» **WHAT THE TASK REQUIRES**
Copy out all lines in the data below containing the string "orange".

(RECORDS SHOWN)

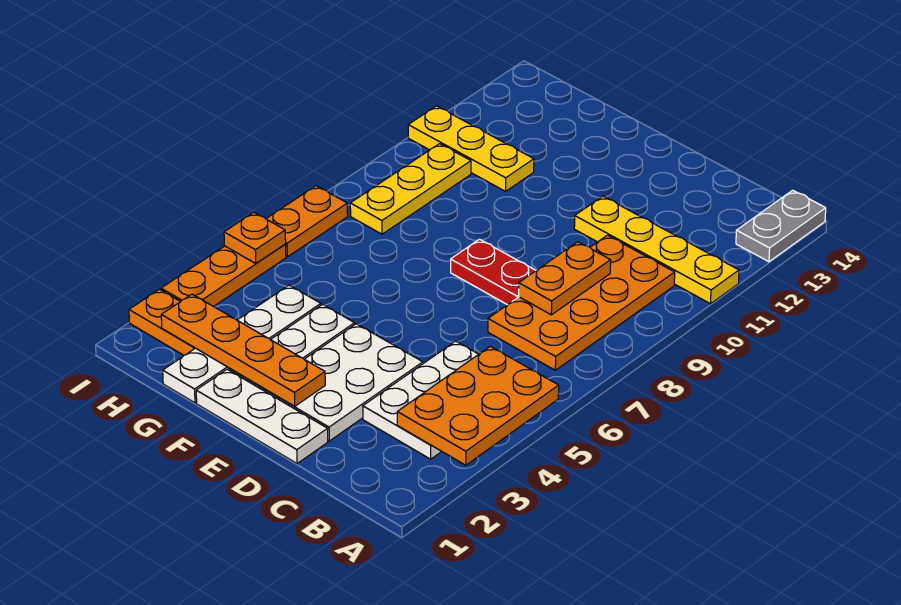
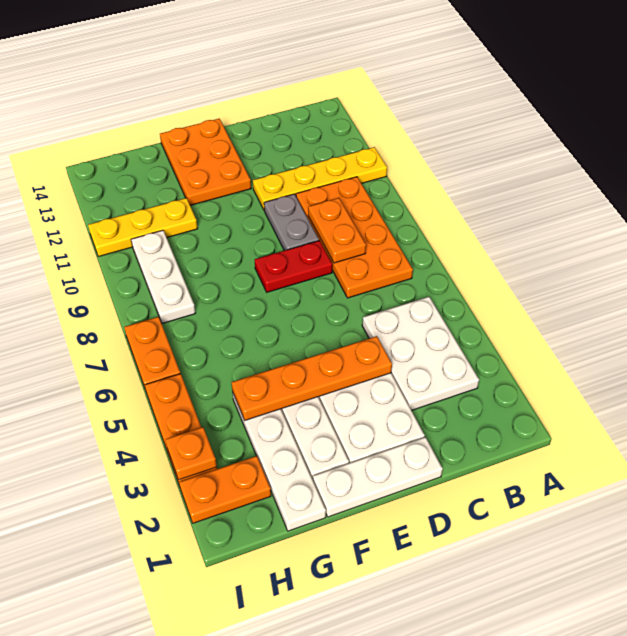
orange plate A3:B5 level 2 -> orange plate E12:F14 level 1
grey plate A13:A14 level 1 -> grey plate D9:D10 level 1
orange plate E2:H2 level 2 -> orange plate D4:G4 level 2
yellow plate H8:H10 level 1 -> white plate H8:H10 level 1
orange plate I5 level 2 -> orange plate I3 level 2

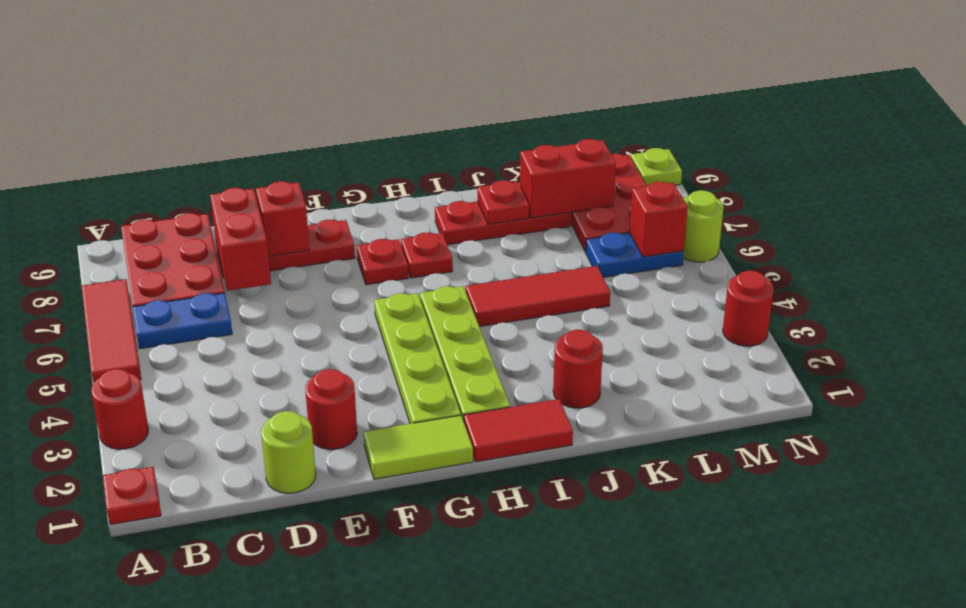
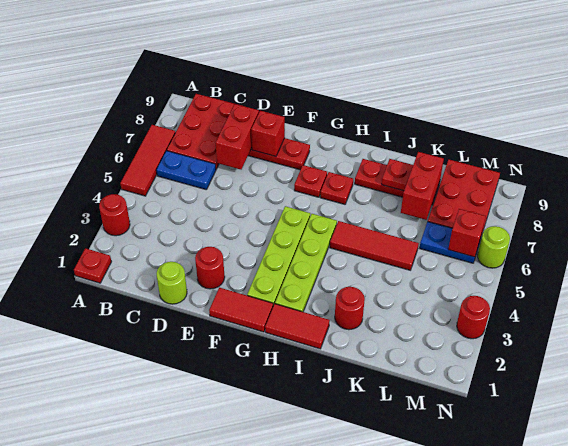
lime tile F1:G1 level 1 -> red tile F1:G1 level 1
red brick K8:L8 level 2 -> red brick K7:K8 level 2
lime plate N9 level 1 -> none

(End RECORDS SHOWN)
(RECORDS SHOWN)

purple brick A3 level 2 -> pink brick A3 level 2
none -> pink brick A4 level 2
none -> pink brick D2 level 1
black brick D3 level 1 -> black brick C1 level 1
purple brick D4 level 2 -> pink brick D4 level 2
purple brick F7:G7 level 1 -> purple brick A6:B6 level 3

(End RECORDS SHOWN)
(RECORDS SHOWN)

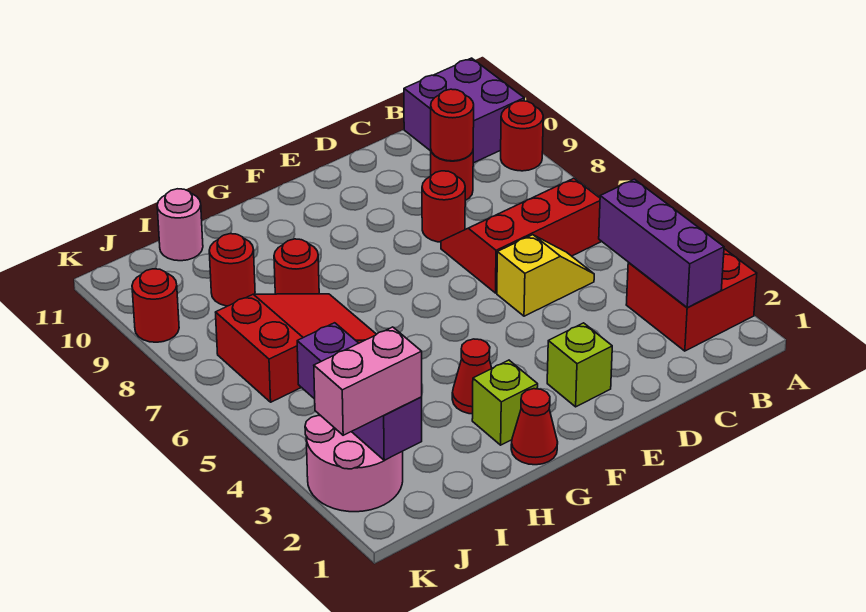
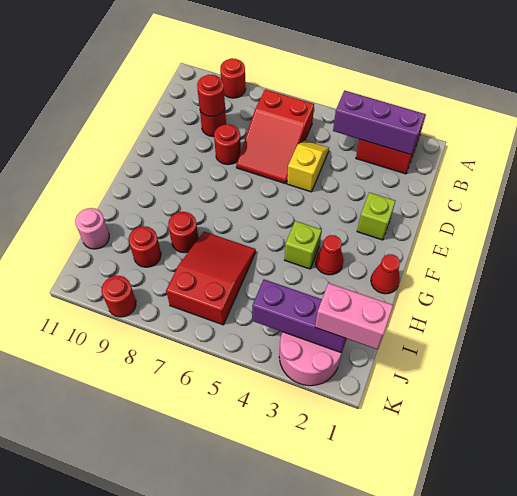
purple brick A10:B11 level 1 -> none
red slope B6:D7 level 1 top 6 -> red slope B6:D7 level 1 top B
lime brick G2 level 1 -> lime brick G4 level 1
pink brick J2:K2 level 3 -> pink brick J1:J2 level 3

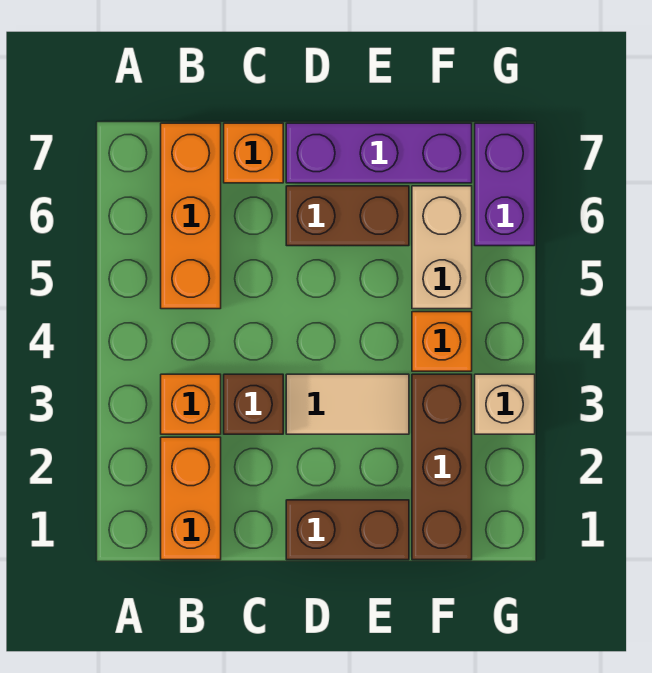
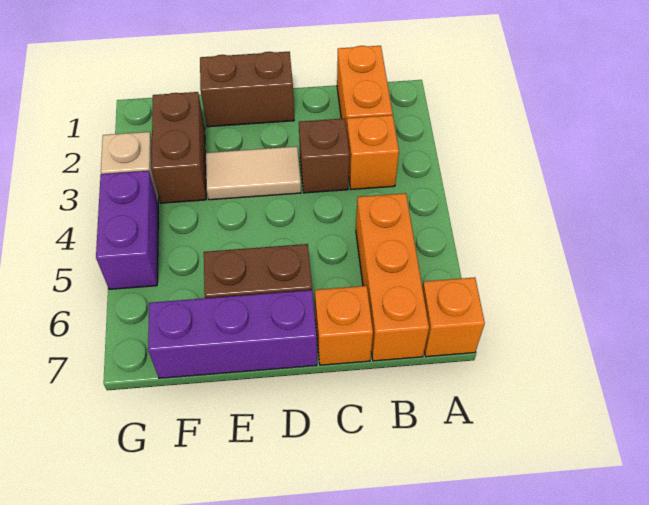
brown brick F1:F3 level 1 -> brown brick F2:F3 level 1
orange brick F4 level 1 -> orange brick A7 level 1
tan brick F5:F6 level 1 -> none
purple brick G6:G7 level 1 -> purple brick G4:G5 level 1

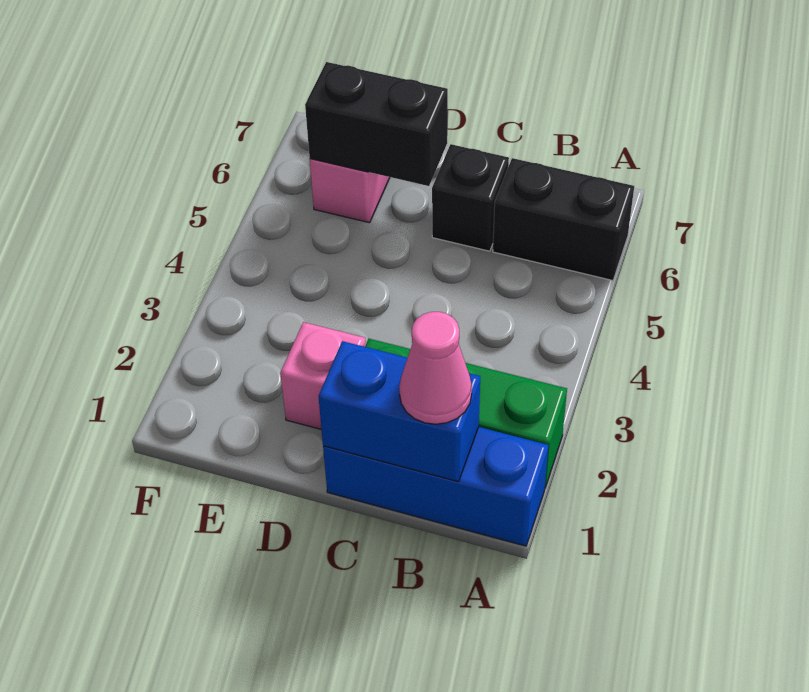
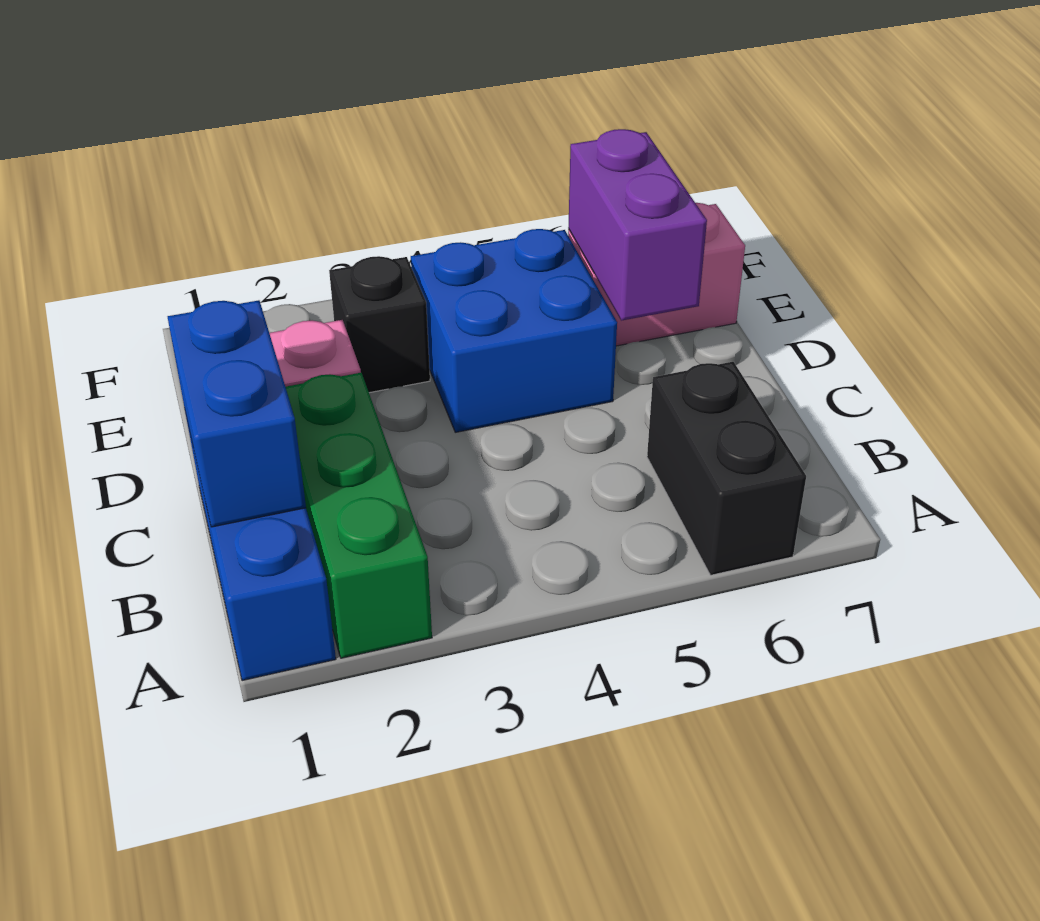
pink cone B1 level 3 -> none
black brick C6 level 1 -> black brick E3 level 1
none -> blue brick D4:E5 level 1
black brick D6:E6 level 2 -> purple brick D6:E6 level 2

(End RECORDS SHOWN)

» **RESPONSE AREA**
orange plate A3:B5 level 2 -> orange plate E12:F14 level 1
orange plate E2:H2 level 2 -> orange plate D4:G4 level 2
orange plate I5 level 2 -> orange plate I3 level 2
orange brick F4 level 1 -> orange brick A7 level 1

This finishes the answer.